DIRECTIVE » Scan the records for "turquoise". Show the matching lines.

[Dataset items]
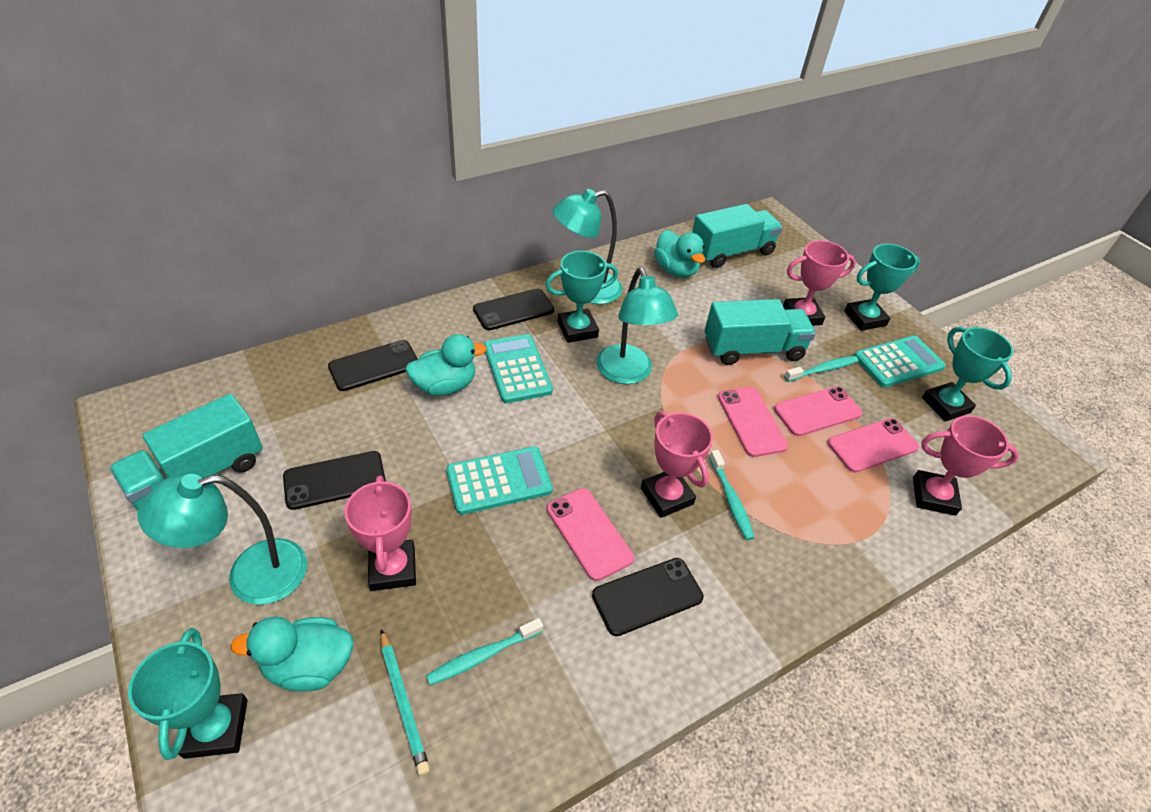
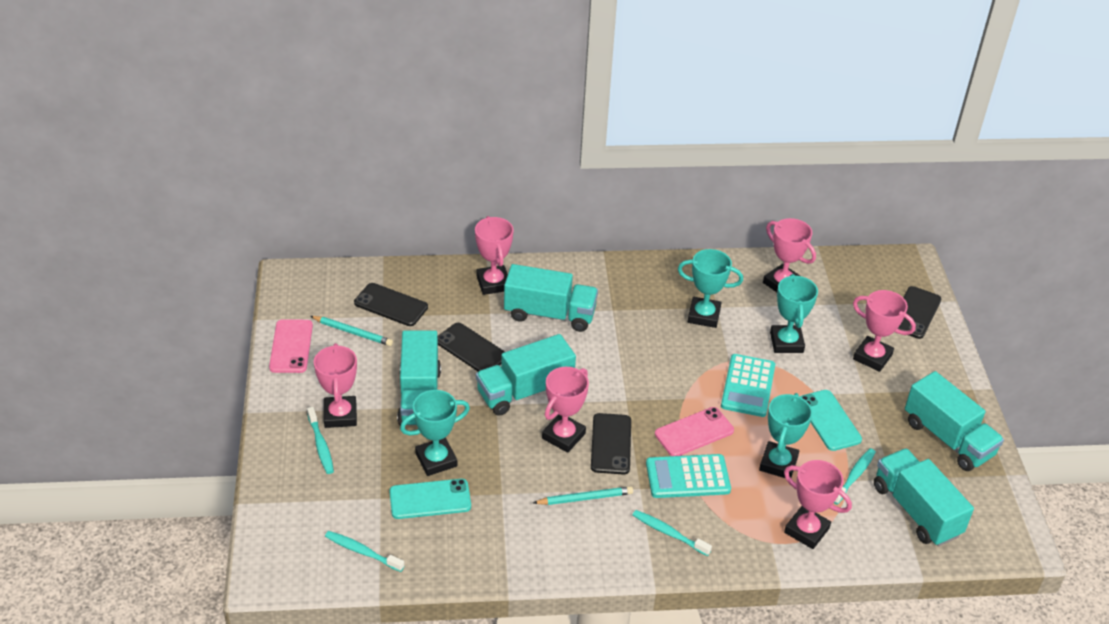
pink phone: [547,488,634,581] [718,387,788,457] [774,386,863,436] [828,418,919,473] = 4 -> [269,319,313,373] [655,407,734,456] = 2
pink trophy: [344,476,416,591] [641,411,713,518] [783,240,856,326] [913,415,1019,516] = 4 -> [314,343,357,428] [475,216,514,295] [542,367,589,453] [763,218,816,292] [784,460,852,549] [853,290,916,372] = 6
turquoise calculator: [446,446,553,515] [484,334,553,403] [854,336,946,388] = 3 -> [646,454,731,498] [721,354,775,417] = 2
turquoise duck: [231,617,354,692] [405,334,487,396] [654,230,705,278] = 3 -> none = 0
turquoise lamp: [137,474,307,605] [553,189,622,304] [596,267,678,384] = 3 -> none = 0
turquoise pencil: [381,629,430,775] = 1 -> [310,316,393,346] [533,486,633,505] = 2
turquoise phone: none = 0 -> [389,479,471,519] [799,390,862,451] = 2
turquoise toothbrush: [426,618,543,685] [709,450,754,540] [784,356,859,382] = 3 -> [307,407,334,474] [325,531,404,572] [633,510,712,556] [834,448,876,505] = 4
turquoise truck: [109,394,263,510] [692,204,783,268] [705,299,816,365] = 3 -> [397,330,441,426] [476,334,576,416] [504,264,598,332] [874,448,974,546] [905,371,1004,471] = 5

RESULT BELOW »
turquoise calculator: [446,446,553,515] [484,334,553,403] [854,336,946,388] = 3 -> [646,454,731,498] [721,354,775,417] = 2
turquoise duck: [231,617,354,692] [405,334,487,396] [654,230,705,278] = 3 -> none = 0
turquoise lamp: [137,474,307,605] [553,189,622,304] [596,267,678,384] = 3 -> none = 0
turquoise pencil: [381,629,430,775] = 1 -> [310,316,393,346] [533,486,633,505] = 2
turquoise phone: none = 0 -> [389,479,471,519] [799,390,862,451] = 2
turquoise toothbrush: [426,618,543,685] [709,450,754,540] [784,356,859,382] = 3 -> [307,407,334,474] [325,531,404,572] [633,510,712,556] [834,448,876,505] = 4
turquoise truck: [109,394,263,510] [692,204,783,268] [705,299,816,365] = 3 -> [397,330,441,426] [476,334,576,416] [504,264,598,332] [874,448,974,546] [905,371,1004,471] = 5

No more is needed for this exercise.